■ **Exercise goal**: Scan the entries for "white". Every line that holds it is to be copied.

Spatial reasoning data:

<<<<

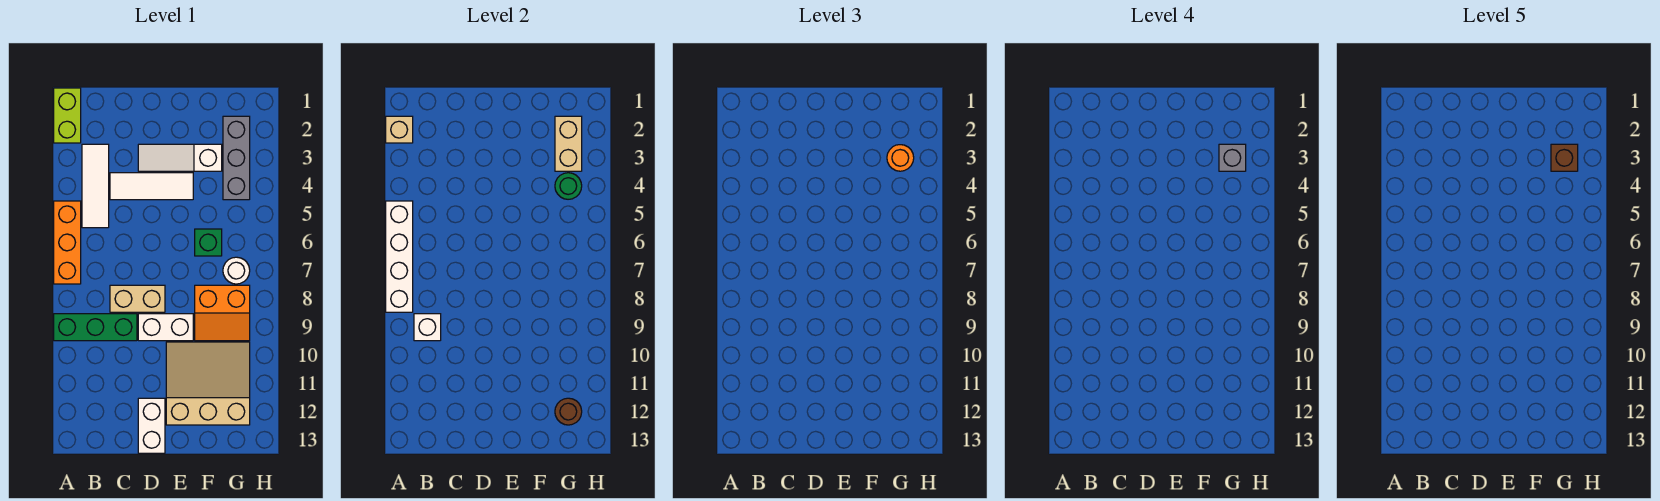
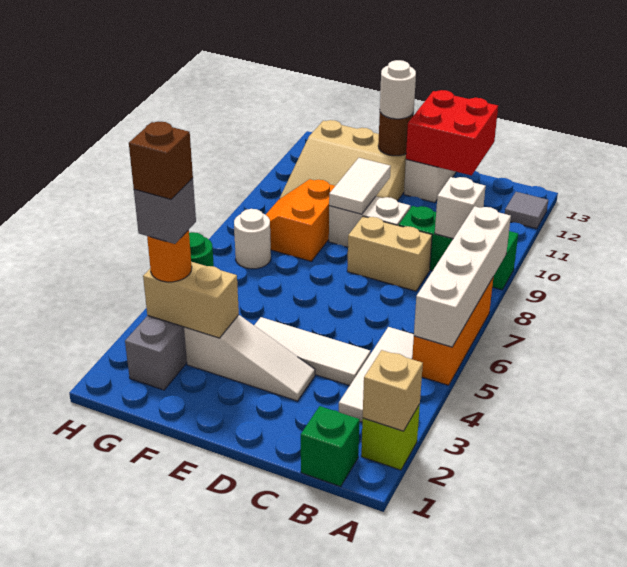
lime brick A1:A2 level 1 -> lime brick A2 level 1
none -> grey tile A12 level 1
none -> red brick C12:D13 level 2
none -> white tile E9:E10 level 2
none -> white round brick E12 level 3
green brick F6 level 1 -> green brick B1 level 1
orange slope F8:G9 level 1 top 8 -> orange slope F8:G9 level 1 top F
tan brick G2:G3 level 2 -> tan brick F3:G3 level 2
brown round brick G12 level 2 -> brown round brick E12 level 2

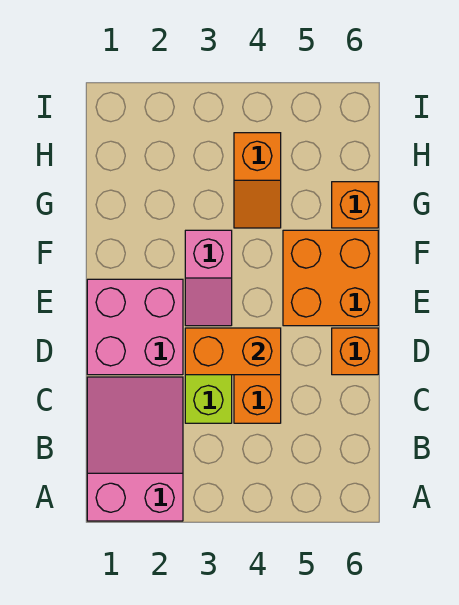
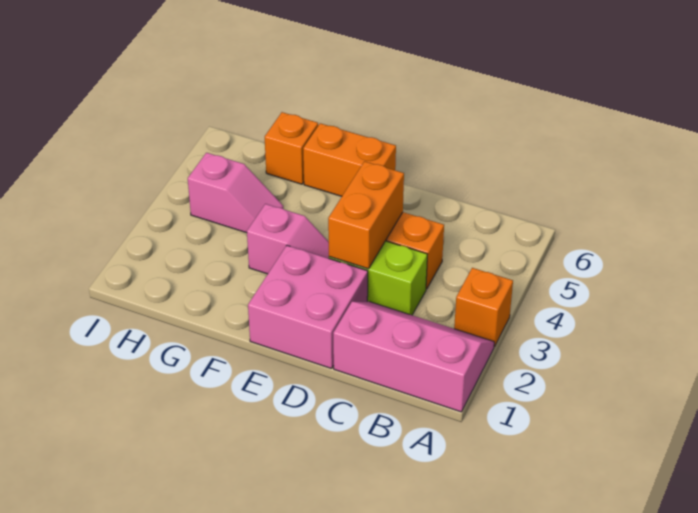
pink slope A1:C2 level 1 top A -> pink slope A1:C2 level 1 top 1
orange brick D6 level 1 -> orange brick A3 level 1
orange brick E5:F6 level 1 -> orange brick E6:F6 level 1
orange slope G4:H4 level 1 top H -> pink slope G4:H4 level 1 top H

>>>>

■ **Result of the exercise**:
none -> white tile E9:E10 level 2
none -> white round brick E12 level 3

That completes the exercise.